== OBJECTIVE ==
Arrange every line of the items below as a numbered list, dropping the blank lines. Leave the pictures out of your answer.

== PROVIDED INFORMATION ==
-- -- --
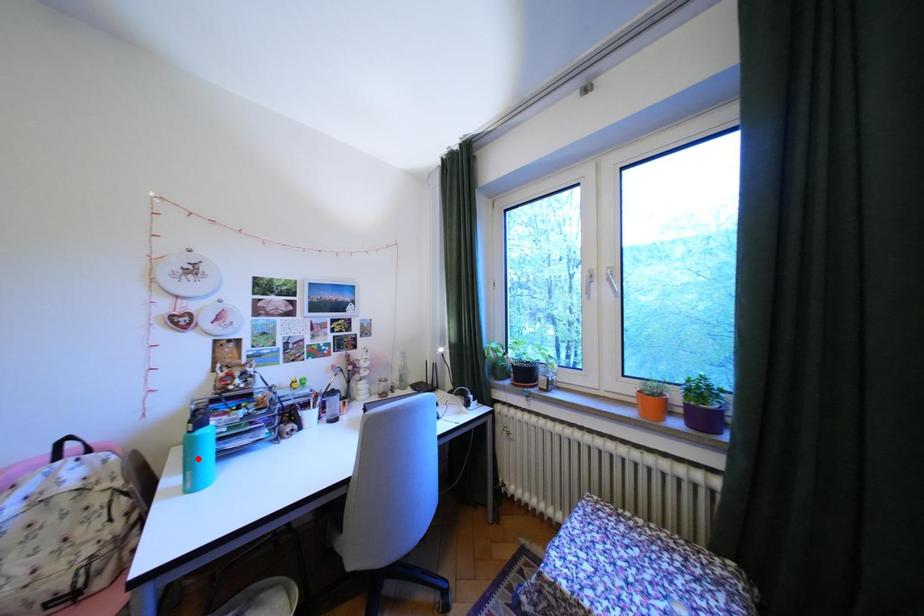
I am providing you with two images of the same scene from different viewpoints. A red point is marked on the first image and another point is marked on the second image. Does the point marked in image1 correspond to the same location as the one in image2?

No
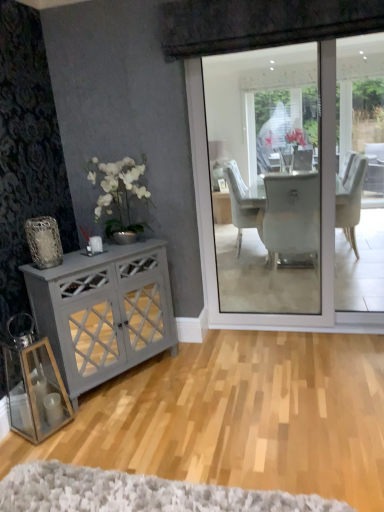
This screenshot has width=384, height=512. I want to click on free point above matte gray cabinet at left (from a real-world perspective), so click(95, 254).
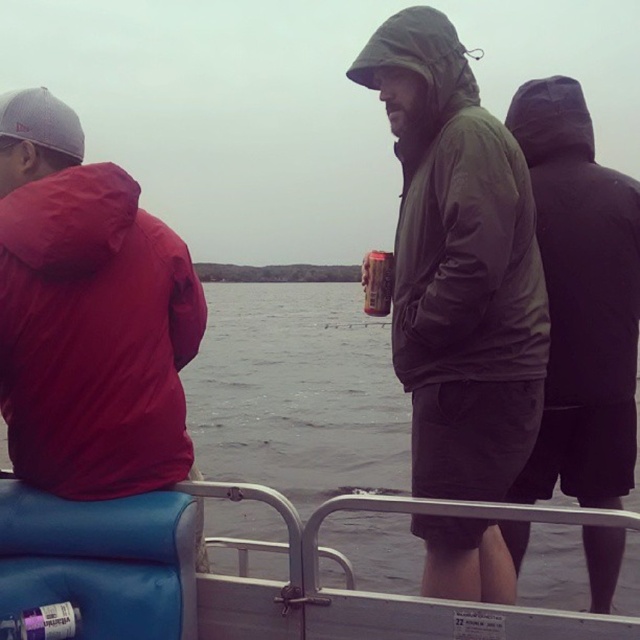
Consider the image. Measure the distance between matte red jacket at left and camera.

A distance of 1.67 meters exists between matte red jacket at left and camera.

What do you see at coordinates (88, 314) in the screenshot? This screenshot has width=640, height=640. I see `matte red jacket at left` at bounding box center [88, 314].

Locate an element on the screen. Image resolution: width=640 pixels, height=640 pixels. matte red jacket at left is located at coordinates (88, 314).

Between point (477, 172) and point (288, 595), which one is positioned behind?

The point (477, 172) is more distant.

Where is `matte green jacket at center`? matte green jacket at center is located at coordinates (458, 264).

Does gray water at center have a lesser height compared to metallic can at center?

Incorrect, gray water at center's height does not fall short of metallic can at center's.

Does gray water at center have a lesser width compared to metallic can at center?

In fact, gray water at center might be wider than metallic can at center.

Who is more distant from viewer, (404,492) or (365,284)?

Positioned behind is point (404,492).

What are the coordinates of `gray water at center` in the screenshot? It's located at (298, 394).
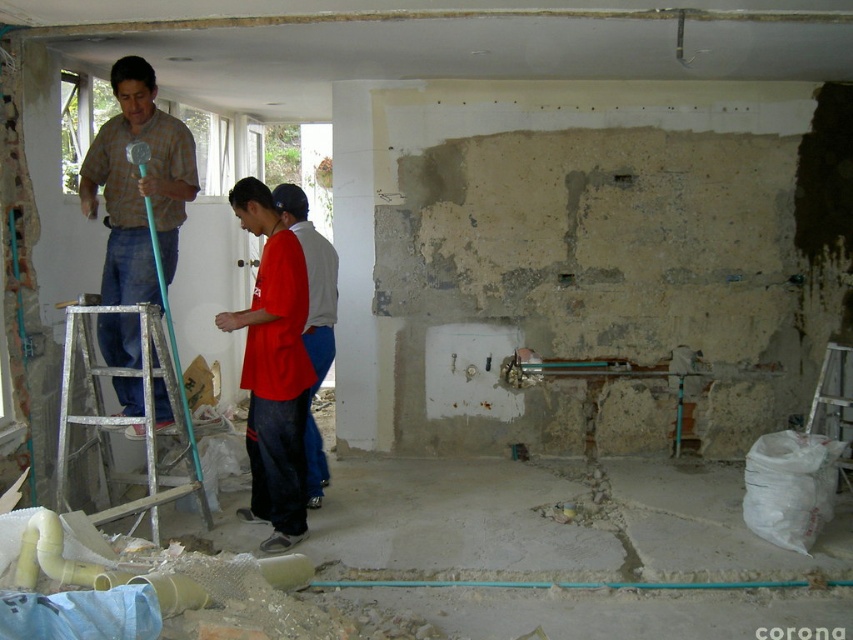
Consider the image. You are a safety inspector observing the construction site. You notice the matte red shirt at center and the white concrete pillar at center. Which object is closer to you, the inspector?

The matte red shirt at center is closer to you because it is in front of the white concrete pillar at center.

You are a construction worker needing to climb the silver metallic ladder at lower left to reach a high beam. However, you are wearing a red matte shirt at center. Could your shirt interfere with climbing the ladder safely?

The silver metallic ladder at lower left has a larger size compared to the red matte shirt at center. Since the ladder is larger, there should be enough space for the red matte shirt at center to climb safely without interference.

You are a safety inspector checking the construction site. You notice the matte red shirt at center and the white concrete pillar at center. Based on their positions, which object is more likely to be in the way of the workers moving through the center area?

The matte red shirt at center might be wider than the white concrete pillar at center, so it is more likely to be in the way of the workers moving through the center area.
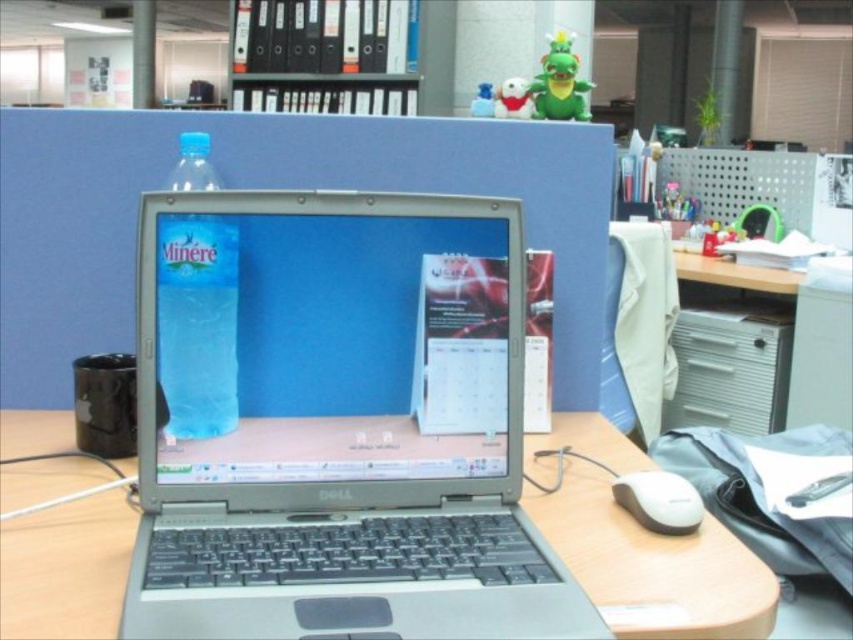
You are a person with a 4.5 cm wide hand. You want to move your hand from the wooden desk at center to the white matte mouse at lower right. Can your hand fit in the space between them?

The wooden desk at center and white matte mouse at lower right are 5.22 centimeters apart, so yes, your hand can fit in the space between them since it is wider than your hand.

You are setting up a new monitor that requires a stand 20 cm tall. Can the wooden desk at center support the stand without it touching the white matte mouse at lower right?

The wooden desk at center has a greater height compared to white matte mouse at lower right. Since the desk is taller, the stand can be placed on it without touching the mouse as long as there is enough space between them.

You are standing at the point labeled as point (183, 241) and want to reach the Dell laptop on the desk. Considering the distance between you and the laptop is 27.27 inches, can you comfortably reach it without moving your position?

The distance between point (183, 241) and the Dell laptop is 27.27 inches. A typical comfortable reaching distance for most adults is around 22 to 26 inches. Therefore, reaching 27.27 inches might be slightly uncomfortable unless you lean forward. Consider adjusting your position for better comfort.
-- -- --
== COMPLETE OUTPUT ==
1. I am providing you with two images of the same scene from different viewpoints. A red point is marked on the first image and another point is marked on the second image. Does the point marked in image1 correspond to the same location as the one in image2?
2. No
3. This screenshot has width=384, height=512. I want to click on free point above matte gray cabinet at left (from a real-world perspective), so click(95, 254).
4. Consider the image. Measure the distance between matte red jacket at left and camera.
5. A distance of 1.67 meters exists between matte red jacket at left and camera.
6. What do you see at coordinates (88, 314) in the screenshot? This screenshot has width=640, height=640. I see `matte red jacket at left` at bounding box center [88, 314].
7. Locate an element on the screen. Image resolution: width=640 pixels, height=640 pixels. matte red jacket at left is located at coordinates (88, 314).
8. Between point (477, 172) and point (288, 595), which one is positioned behind?
9. The point (477, 172) is more distant.
10. Where is `matte green jacket at center`? matte green jacket at center is located at coordinates (458, 264).
11. Does gray water at center have a lesser height compared to metallic can at center?
12. Incorrect, gray water at center's height does not fall short of metallic can at center's.
13. Does gray water at center have a lesser width compared to metallic can at center?
14. In fact, gray water at center might be wider than metallic can at center.
15. Who is more distant from viewer, (404,492) or (365,284)?
16. Positioned behind is point (404,492).
17. What are the coordinates of `gray water at center` in the screenshot? It's located at (298, 394).
18. Consider the image. You are a safety inspector observing the construction site. You notice the matte red shirt at center and the white concrete pillar at center. Which object is closer to you, the inspector?
19. The matte red shirt at center is closer to you because it is in front of the white concrete pillar at center.
20. You are a construction worker needing to climb the silver metallic ladder at lower left to reach a high beam. However, you are wearing a red matte shirt at center. Could your shirt interfere with climbing the ladder safely?
21. The silver metallic ladder at lower left has a larger size compared to the red matte shirt at center. Since the ladder is larger, there should be enough space for the red matte shirt at center to climb safely without interference.
22. You are a safety inspector checking the construction site. You notice the matte red shirt at center and the white concrete pillar at center. Based on their positions, which object is more likely to be in the way of the workers moving through the center area?
23. The matte red shirt at center might be wider than the white concrete pillar at center, so it is more likely to be in the way of the workers moving through the center area.
24. You are a person with a 4.5 cm wide hand. You want to move your hand from the wooden desk at center to the white matte mouse at lower right. Can your hand fit in the space between them?
25. The wooden desk at center and white matte mouse at lower right are 5.22 centimeters apart, so yes, your hand can fit in the space between them since it is wider than your hand.
26. You are setting up a new monitor that requires a stand 20 cm tall. Can the wooden desk at center support the stand without it touching the white matte mouse at lower right?
27. The wooden desk at center has a greater height compared to white matte mouse at lower right. Since the desk is taller, the stand can be placed on it without touching the mouse as long as there is enough space between them.
28. You are standing at the point labeled as point (183, 241) and want to reach the Dell laptop on the desk. Considering the distance between you and the laptop is 27.27 inches, can you comfortably reach it without moving your position?
29. The distance between point (183, 241) and the Dell laptop is 27.27 inches. A typical comfortable reaching distance for most adults is around 22 to 26 inches. Therefore, reaching 27.27 inches might be slightly uncomfortable unless you lean forward. Consider adjusting your position for better comfort.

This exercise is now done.